### Assigned task
Filter the lines below, copying only those with the string "plus".

### Records provided

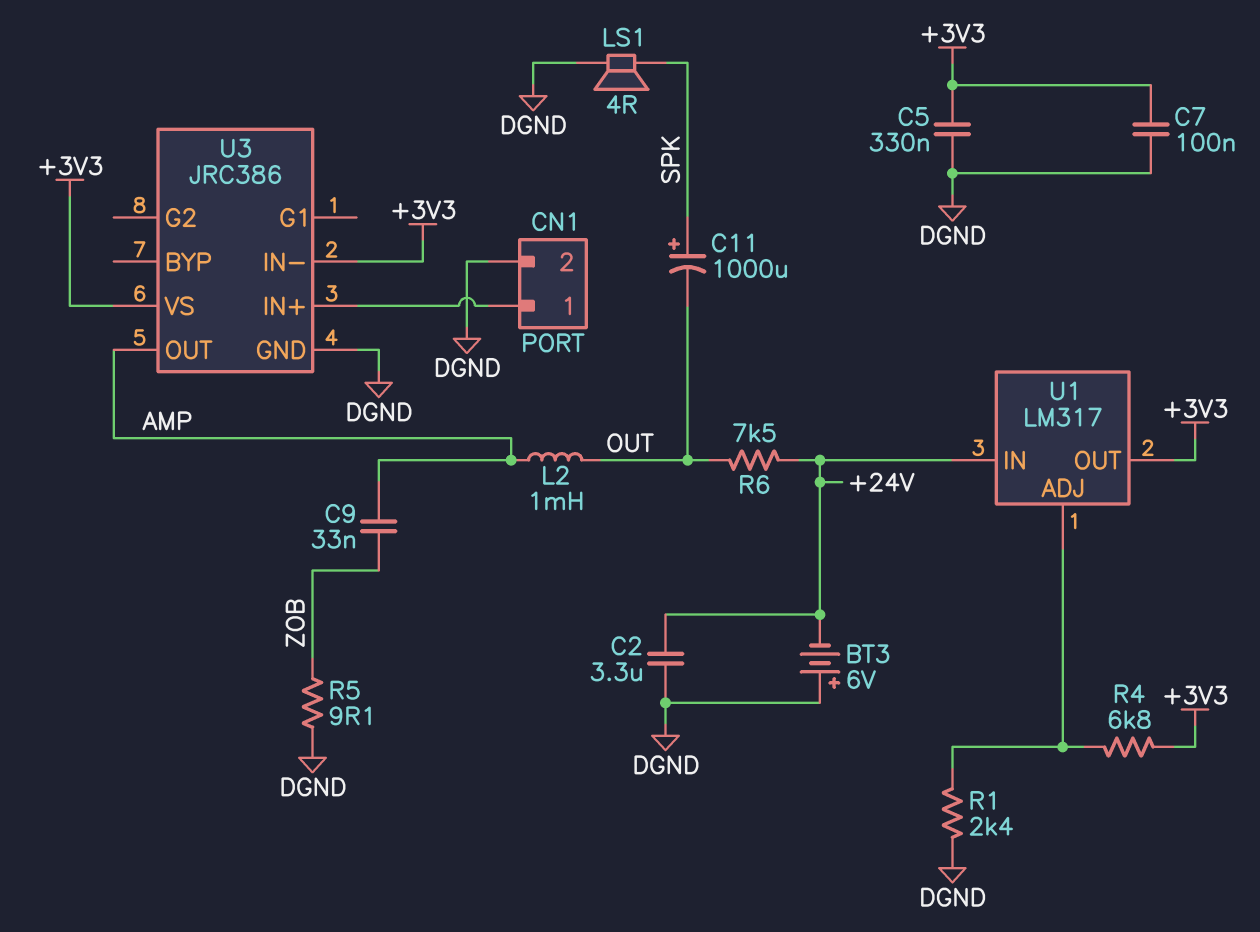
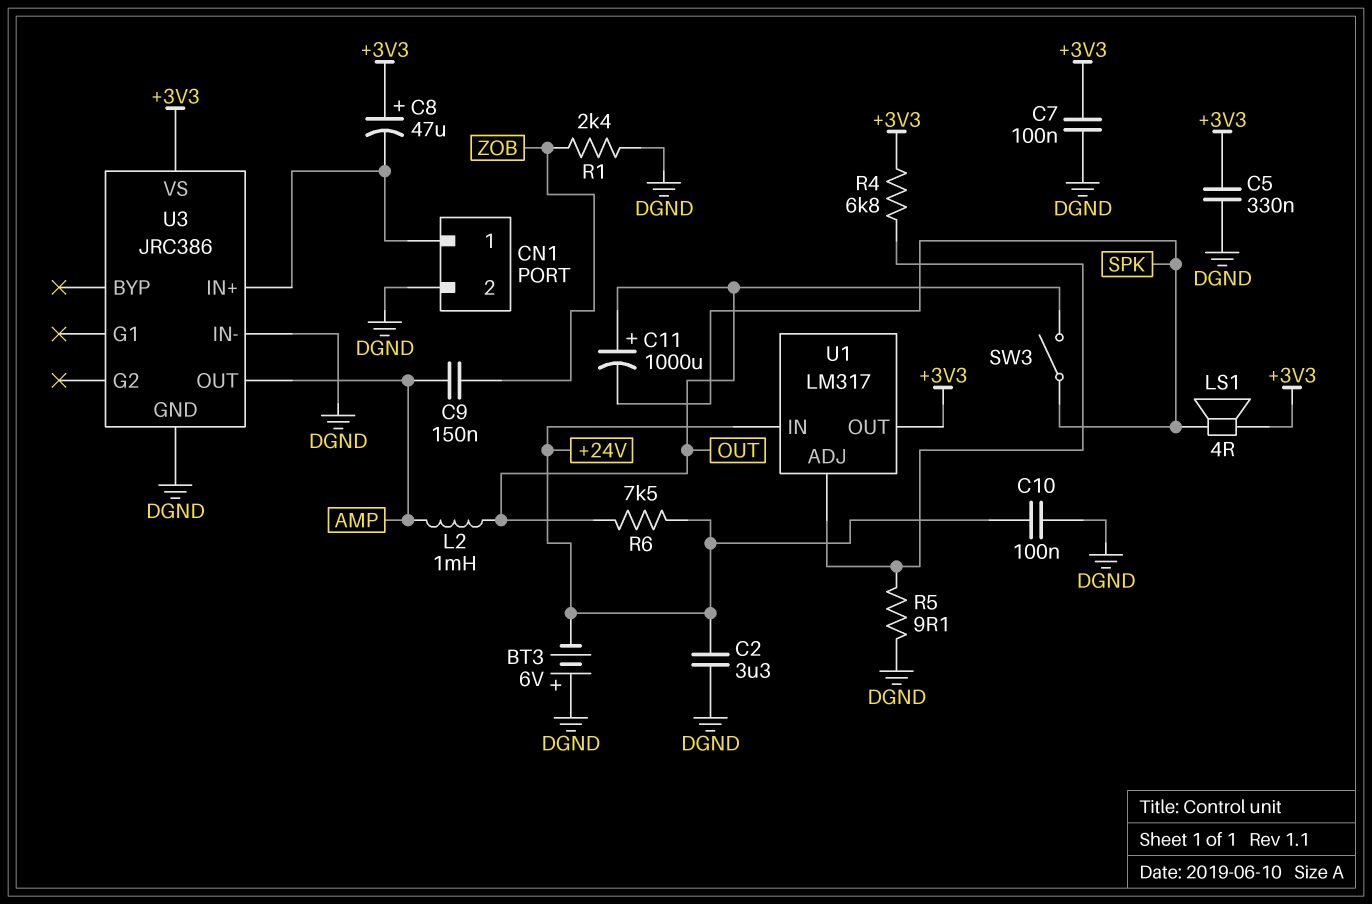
C8: none -> 47uF (plus +3V3, minus CN1/1)
C9: 33nF (AMP, ZOB) -> 150nF (AMP, ZOB)
C10: none -> 100nF (+24V, DGND)
C11: 1000uF (plus SPK, minus OUT) -> 1000uF (plus OUT, minus SPK)
LS1: speaker 4R (DGND, SPK) -> speaker 4R (+3V3, SPK)
R1: 2.4k (DGND, U1/ADJ) -> 2.4k (DGND, ZOB)
R5: 9.1 (DGND, ZOB) -> 9.1 (DGND, U1/ADJ)
SW3: none -> switch (OUT, SPK)
U3 pin IN-: +3V3 -> DGND

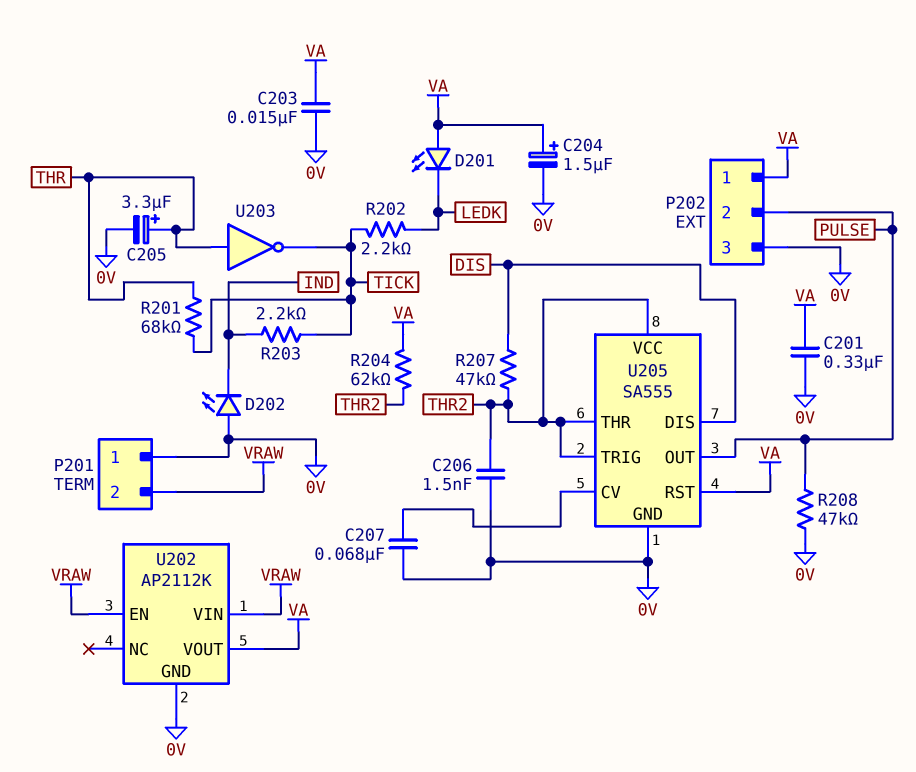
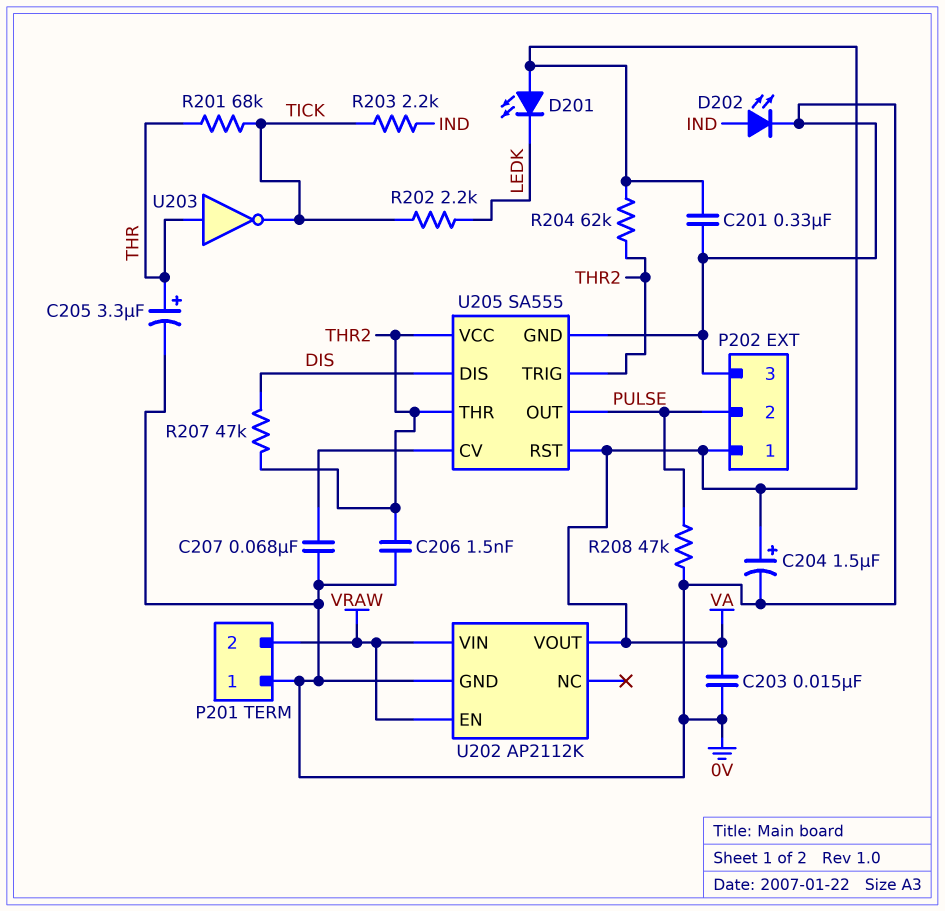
D202: LED (A 0V, K IND) -> LED (A IND, K 0V)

### Output of the task
C8: none -> 47uF (plus +3V3, minus CN1/1)
C11: 1000uF (plus SPK, minus OUT) -> 1000uF (plus OUT, minus SPK)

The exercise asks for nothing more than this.